PROBLEM DESCRIPTION: Would you please output the lines of the data below from the one containing "orange cheese: 2 -> 4" to the end, exactly and with nothing added?

INFORMATION SUPPLIED:
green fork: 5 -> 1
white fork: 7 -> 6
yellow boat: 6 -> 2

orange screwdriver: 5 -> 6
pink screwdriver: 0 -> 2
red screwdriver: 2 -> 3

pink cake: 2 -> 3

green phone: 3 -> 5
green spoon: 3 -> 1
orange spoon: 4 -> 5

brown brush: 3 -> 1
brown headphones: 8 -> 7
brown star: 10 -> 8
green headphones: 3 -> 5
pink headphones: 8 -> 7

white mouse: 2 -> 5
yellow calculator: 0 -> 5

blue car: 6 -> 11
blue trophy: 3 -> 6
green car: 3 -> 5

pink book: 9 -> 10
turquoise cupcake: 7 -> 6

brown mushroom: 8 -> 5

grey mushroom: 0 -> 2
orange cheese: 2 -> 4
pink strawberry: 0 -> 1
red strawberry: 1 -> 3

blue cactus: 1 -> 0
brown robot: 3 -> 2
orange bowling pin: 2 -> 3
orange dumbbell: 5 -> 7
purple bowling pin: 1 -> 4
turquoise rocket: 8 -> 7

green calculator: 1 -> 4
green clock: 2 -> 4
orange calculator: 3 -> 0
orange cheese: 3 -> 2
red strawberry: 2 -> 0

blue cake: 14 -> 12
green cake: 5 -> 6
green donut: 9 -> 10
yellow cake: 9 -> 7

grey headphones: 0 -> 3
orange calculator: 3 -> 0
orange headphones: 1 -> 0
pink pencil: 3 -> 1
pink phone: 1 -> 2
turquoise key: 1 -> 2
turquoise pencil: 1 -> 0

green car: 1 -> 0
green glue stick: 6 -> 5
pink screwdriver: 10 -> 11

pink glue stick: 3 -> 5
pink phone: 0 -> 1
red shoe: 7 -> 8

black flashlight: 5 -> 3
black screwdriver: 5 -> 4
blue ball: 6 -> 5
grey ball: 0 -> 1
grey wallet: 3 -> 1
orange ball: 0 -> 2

TASK ANSWER:
orange cheese: 2 -> 4
pink strawberry: 0 -> 1
red strawberry: 1 -> 3

blue cactus: 1 -> 0
brown robot: 3 -> 2
orange bowling pin: 2 -> 3
orange dumbbell: 5 -> 7
purple bowling pin: 1 -> 4
turquoise rocket: 8 -> 7

green calculator: 1 -> 4
green clock: 2 -> 4
orange calculator: 3 -> 0
orange cheese: 3 -> 2
red strawberry: 2 -> 0

blue cake: 14 -> 12
green cake: 5 -> 6
green donut: 9 -> 10
yellow cake: 9 -> 7

grey headphones: 0 -> 3
orange calculator: 3 -> 0
orange headphones: 1 -> 0
pink pencil: 3 -> 1
pink phone: 1 -> 2
turquoise key: 1 -> 2
turquoise pencil: 1 -> 0

green car: 1 -> 0
green glue stick: 6 -> 5
pink screwdriver: 10 -> 11

pink glue stick: 3 -> 5
pink phone: 0 -> 1
red shoe: 7 -> 8

black flashlight: 5 -> 3
black screwdriver: 5 -> 4
blue ball: 6 -> 5
grey ball: 0 -> 1
grey wallet: 3 -> 1
orange ball: 0 -> 2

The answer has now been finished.